__Aim of the exercise__: Please, from the entries below, transcribe exactly the lines that begin at the line with "red trapezoid: (959, 380)" and end at the line with "pink hexagon: (224, 269) -> (265, 268), moved", without the pictures.

--

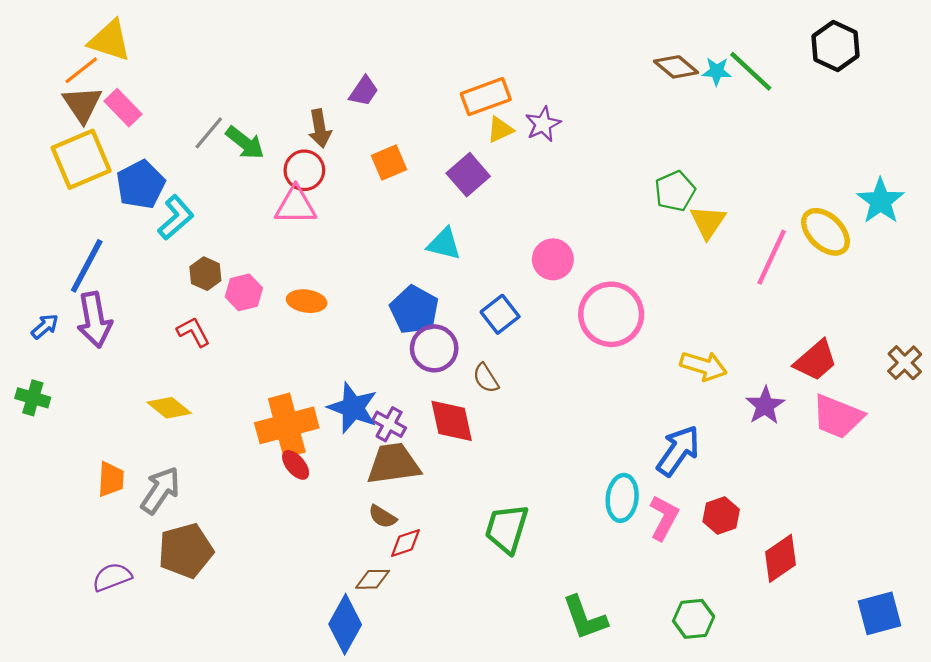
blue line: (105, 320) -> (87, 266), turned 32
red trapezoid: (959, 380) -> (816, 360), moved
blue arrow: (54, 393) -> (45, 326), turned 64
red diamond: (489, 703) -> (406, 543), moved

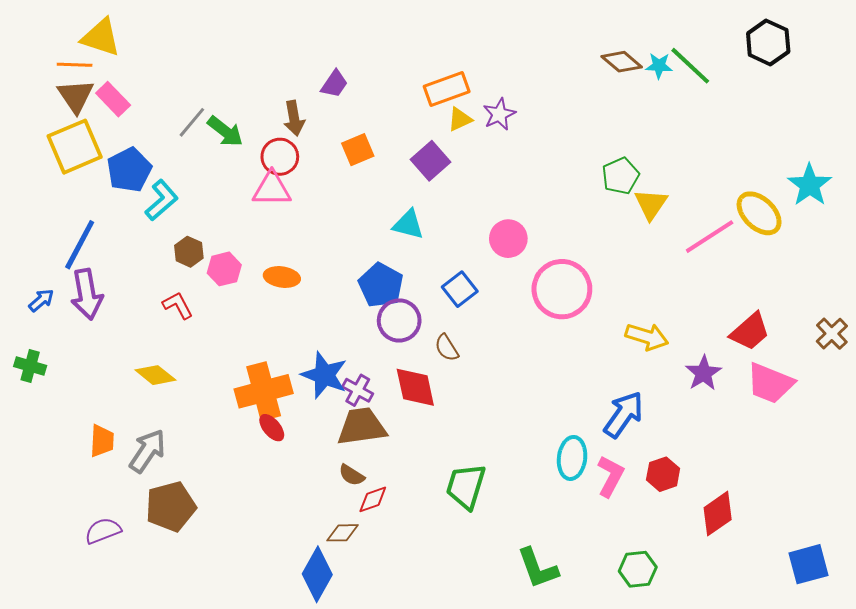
orange line: (81, 70) -> (75, 65), turned 40
pink line: (772, 257) -> (710, 237), turned 32

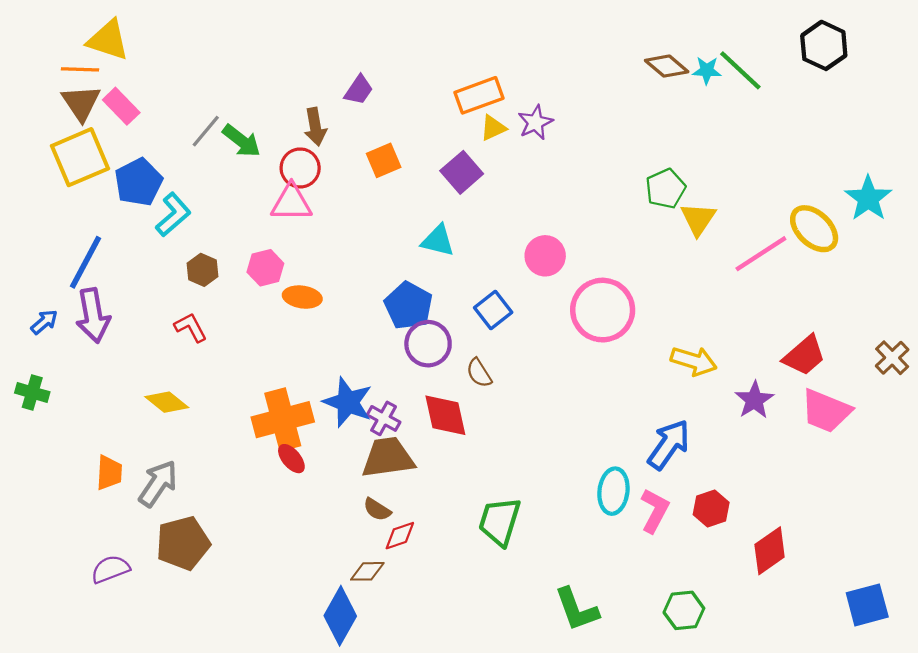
pink hexagon: (224, 269) -> (265, 268), moved

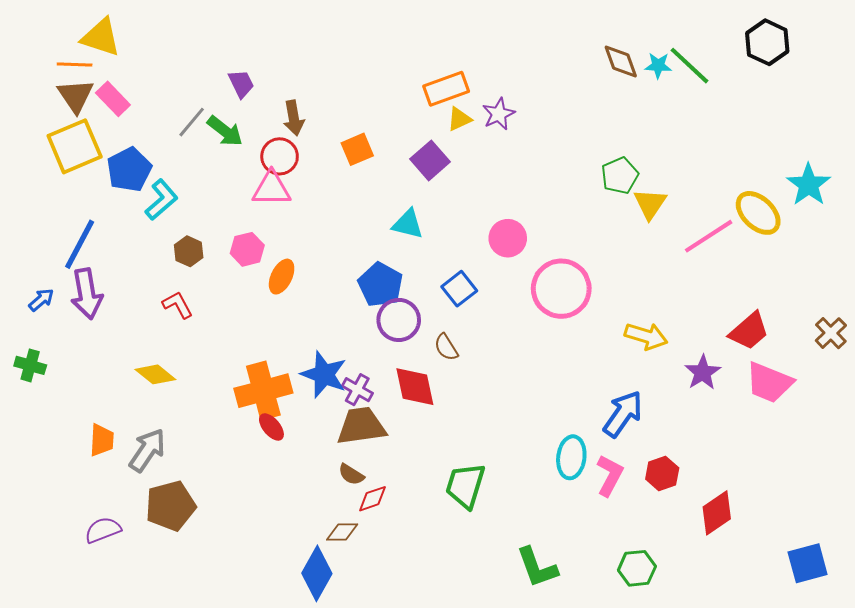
brown diamond: (667, 66) -> (621, 61), turned 30
purple trapezoid: (359, 90) -> (241, 84), moved, turned -60
orange ellipse: (302, 297) -> (282, 277), turned -72

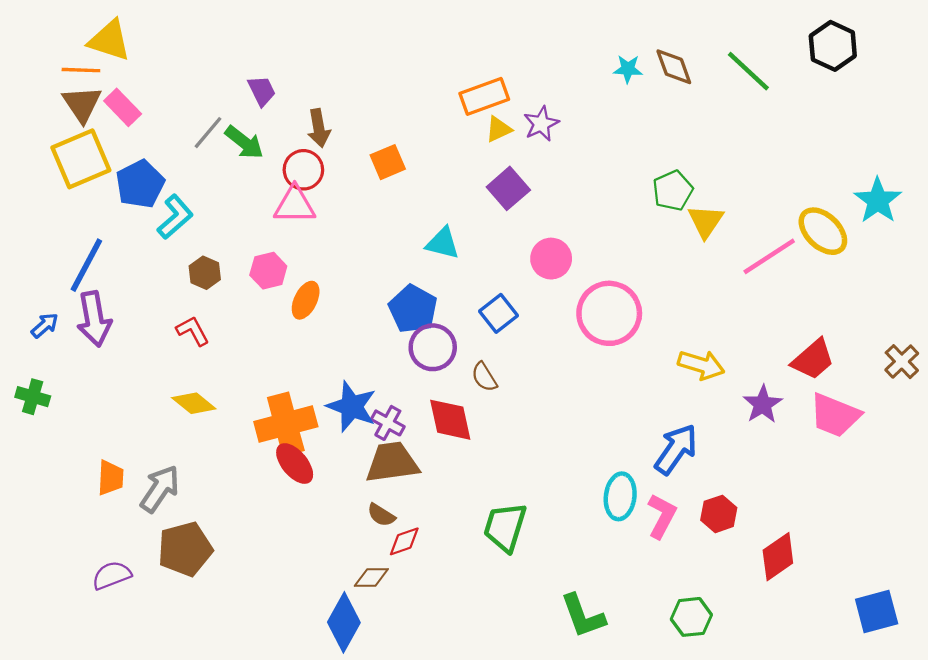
cyan star: (658, 66) -> (628, 69), moved
purple square: (430, 160) -> (508, 188), moved
yellow diamond: (155, 374) -> (194, 403), moved
red ellipse: (271, 427) -> (295, 464), size x1.4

--

__Task result__:
red trapezoid: (959, 380) -> (816, 360), moved
blue arrow: (54, 393) -> (45, 326), turned 64
red diamond: (489, 703) -> (406, 543), moved

orange line: (81, 70) -> (75, 65), turned 40
pink line: (772, 257) -> (710, 237), turned 32

pink hexagon: (224, 269) -> (265, 268), moved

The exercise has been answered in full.